### [Exercise brief]
Check the entries below and say how many lines include the word "glue". No other text is wanted.
============================================================
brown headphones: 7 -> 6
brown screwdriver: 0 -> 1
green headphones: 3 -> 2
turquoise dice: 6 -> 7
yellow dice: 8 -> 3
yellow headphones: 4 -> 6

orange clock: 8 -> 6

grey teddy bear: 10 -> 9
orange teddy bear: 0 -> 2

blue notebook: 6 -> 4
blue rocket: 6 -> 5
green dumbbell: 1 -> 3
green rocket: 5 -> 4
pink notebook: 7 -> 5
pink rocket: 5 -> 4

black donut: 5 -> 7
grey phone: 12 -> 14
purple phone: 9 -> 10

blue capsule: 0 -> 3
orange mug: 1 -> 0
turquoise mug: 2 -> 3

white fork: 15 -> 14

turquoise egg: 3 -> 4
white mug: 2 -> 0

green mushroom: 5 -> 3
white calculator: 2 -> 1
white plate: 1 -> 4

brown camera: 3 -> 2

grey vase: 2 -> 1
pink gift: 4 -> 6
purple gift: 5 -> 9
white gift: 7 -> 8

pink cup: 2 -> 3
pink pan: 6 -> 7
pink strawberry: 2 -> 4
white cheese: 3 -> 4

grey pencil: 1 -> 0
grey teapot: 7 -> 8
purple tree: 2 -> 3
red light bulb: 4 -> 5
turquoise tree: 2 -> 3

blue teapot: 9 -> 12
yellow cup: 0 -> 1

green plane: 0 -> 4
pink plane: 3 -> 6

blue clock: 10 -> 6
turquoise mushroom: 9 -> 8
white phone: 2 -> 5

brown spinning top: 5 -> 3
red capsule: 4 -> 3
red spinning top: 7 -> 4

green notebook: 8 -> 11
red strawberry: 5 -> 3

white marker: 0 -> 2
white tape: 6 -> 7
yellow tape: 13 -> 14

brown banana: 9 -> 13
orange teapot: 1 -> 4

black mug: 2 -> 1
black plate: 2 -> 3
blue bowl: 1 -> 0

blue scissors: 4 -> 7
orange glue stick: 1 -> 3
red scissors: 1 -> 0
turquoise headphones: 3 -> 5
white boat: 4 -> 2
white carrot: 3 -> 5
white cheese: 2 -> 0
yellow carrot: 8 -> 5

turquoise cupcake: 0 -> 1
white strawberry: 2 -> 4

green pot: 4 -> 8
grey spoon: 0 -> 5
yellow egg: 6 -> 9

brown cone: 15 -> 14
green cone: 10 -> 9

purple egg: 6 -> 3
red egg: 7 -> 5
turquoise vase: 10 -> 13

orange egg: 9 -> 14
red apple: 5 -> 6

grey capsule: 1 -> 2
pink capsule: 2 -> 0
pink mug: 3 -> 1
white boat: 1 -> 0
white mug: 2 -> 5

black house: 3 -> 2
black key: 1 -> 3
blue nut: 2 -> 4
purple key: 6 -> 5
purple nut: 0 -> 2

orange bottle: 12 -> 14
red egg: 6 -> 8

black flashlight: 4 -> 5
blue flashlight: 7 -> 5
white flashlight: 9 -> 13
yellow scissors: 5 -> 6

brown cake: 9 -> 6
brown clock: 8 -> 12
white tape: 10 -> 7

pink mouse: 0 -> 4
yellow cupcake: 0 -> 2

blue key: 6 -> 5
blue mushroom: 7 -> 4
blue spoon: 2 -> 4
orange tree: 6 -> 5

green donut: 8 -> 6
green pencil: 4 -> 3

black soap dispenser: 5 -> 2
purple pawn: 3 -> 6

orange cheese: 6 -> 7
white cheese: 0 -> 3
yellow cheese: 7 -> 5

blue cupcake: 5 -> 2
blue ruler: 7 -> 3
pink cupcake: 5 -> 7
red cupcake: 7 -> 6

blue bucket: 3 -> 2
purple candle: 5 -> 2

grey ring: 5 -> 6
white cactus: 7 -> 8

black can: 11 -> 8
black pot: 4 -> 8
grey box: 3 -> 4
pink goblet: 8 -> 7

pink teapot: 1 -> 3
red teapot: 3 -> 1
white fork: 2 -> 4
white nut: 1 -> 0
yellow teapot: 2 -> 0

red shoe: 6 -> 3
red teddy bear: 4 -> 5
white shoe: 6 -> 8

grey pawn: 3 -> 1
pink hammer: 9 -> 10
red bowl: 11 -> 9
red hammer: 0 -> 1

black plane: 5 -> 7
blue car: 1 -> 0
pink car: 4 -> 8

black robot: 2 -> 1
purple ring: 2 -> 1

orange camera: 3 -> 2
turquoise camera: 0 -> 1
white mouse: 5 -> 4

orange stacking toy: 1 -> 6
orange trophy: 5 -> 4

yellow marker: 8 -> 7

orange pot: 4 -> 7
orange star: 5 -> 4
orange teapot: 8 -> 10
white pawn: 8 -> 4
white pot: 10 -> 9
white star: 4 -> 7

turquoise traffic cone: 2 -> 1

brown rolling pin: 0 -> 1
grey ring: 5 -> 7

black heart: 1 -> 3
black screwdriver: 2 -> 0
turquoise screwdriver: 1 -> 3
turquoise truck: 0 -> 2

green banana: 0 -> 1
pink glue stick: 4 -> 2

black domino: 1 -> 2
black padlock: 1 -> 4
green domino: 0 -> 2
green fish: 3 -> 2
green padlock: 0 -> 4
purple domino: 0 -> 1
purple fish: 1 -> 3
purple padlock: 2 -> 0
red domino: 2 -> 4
============================================================
### [Final answer]
2